§ **Task goal**
Only the lines of the data below from the one with "C1: 4700uF (plus" through the one with "L1: 47mH (3V3, GND) -> 47mH (3V3, SW)" are wanted. Repeat them exactly.

§ **Data**
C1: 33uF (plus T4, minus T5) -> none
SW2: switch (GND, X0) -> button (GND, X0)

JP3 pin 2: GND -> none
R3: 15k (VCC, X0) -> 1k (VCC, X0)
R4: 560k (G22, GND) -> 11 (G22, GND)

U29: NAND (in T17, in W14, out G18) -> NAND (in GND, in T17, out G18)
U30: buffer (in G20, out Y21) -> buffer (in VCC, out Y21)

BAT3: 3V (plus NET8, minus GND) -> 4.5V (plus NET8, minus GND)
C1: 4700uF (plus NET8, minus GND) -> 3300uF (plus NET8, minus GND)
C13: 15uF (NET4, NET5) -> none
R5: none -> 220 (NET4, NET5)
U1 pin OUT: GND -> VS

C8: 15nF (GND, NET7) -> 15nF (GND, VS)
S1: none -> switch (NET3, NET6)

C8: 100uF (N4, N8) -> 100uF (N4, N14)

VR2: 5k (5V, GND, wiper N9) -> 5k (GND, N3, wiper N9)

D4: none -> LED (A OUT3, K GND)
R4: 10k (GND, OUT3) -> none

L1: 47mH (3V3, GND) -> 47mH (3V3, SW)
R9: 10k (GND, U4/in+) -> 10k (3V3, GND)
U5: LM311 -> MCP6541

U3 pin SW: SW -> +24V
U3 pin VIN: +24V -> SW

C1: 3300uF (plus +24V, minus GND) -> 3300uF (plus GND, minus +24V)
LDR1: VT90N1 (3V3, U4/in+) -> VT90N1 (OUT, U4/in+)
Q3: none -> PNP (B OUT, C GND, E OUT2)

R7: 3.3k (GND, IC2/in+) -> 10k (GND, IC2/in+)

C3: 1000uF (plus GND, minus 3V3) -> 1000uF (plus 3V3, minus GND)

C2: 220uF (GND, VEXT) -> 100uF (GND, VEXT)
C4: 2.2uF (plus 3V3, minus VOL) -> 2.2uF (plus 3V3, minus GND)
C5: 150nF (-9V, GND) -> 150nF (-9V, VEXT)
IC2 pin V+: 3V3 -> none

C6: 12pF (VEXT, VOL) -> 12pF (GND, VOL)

§ **Reply to the task**
C1: 4700uF (plus NET8, minus GND) -> 3300uF (plus NET8, minus GND)
C13: 15uF (NET4, NET5) -> none
R5: none -> 220 (NET4, NET5)
U1 pin OUT: GND -> VS

C8: 15nF (GND, NET7) -> 15nF (GND, VS)
S1: none -> switch (NET3, NET6)

C8: 100uF (N4, N8) -> 100uF (N4, N14)

VR2: 5k (5V, GND, wiper N9) -> 5k (GND, N3, wiper N9)

D4: none -> LED (A OUT3, K GND)
R4: 10k (GND, OUT3) -> none

L1: 47mH (3V3, GND) -> 47mH (3V3, SW)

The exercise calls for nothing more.